Task directions ▸ The records below are to be copied exactly, with every picture left out.

===== Records for the exercise =====

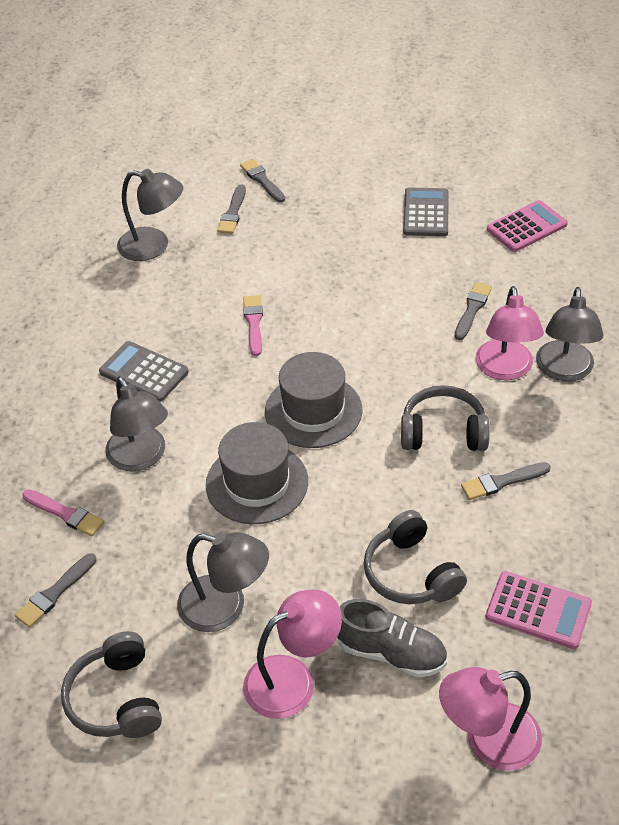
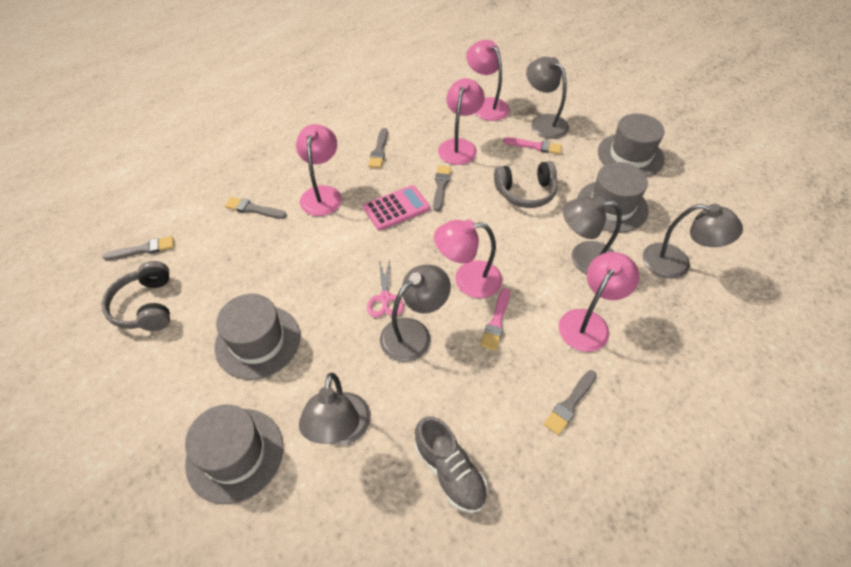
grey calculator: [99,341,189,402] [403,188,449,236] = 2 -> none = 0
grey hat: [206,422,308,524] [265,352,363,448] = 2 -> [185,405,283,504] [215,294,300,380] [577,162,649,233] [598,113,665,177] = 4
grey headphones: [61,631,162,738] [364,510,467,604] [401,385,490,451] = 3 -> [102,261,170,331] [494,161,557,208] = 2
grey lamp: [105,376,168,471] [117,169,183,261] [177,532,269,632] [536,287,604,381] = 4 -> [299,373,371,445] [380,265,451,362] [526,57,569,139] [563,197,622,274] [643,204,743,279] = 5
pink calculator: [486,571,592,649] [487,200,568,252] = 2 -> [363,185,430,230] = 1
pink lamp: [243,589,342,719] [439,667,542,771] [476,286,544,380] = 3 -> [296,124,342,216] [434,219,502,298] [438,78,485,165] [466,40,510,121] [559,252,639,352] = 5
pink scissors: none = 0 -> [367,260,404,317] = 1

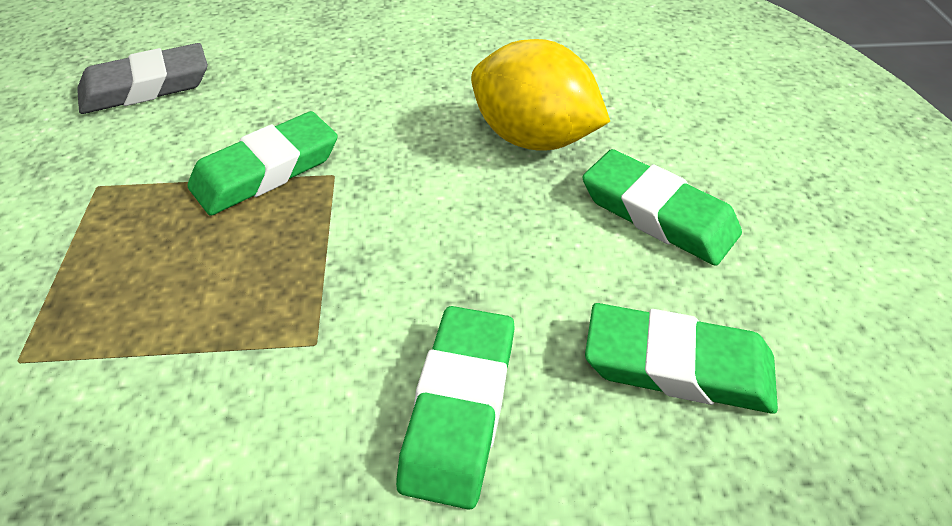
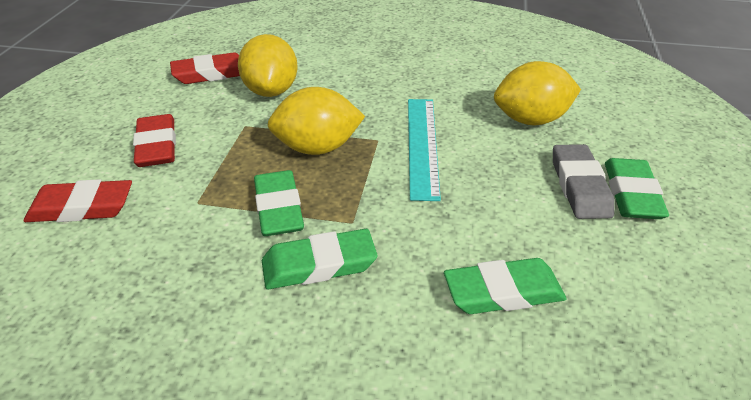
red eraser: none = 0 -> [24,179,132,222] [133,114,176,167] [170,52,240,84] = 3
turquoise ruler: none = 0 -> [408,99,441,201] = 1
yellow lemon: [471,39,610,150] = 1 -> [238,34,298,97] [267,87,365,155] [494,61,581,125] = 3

=====

Result of the exercise ▸
grey calculator: [99,341,189,402] [403,188,449,236] = 2 -> none = 0
grey hat: [206,422,308,524] [265,352,363,448] = 2 -> [185,405,283,504] [215,294,300,380] [577,162,649,233] [598,113,665,177] = 4
grey headphones: [61,631,162,738] [364,510,467,604] [401,385,490,451] = 3 -> [102,261,170,331] [494,161,557,208] = 2
grey lamp: [105,376,168,471] [117,169,183,261] [177,532,269,632] [536,287,604,381] = 4 -> [299,373,371,445] [380,265,451,362] [526,57,569,139] [563,197,622,274] [643,204,743,279] = 5
pink calculator: [486,571,592,649] [487,200,568,252] = 2 -> [363,185,430,230] = 1
pink lamp: [243,589,342,719] [439,667,542,771] [476,286,544,380] = 3 -> [296,124,342,216] [434,219,502,298] [438,78,485,165] [466,40,510,121] [559,252,639,352] = 5
pink scissors: none = 0 -> [367,260,404,317] = 1

red eraser: none = 0 -> [24,179,132,222] [133,114,176,167] [170,52,240,84] = 3
turquoise ruler: none = 0 -> [408,99,441,201] = 1
yellow lemon: [471,39,610,150] = 1 -> [238,34,298,97] [267,87,365,155] [494,61,581,125] = 3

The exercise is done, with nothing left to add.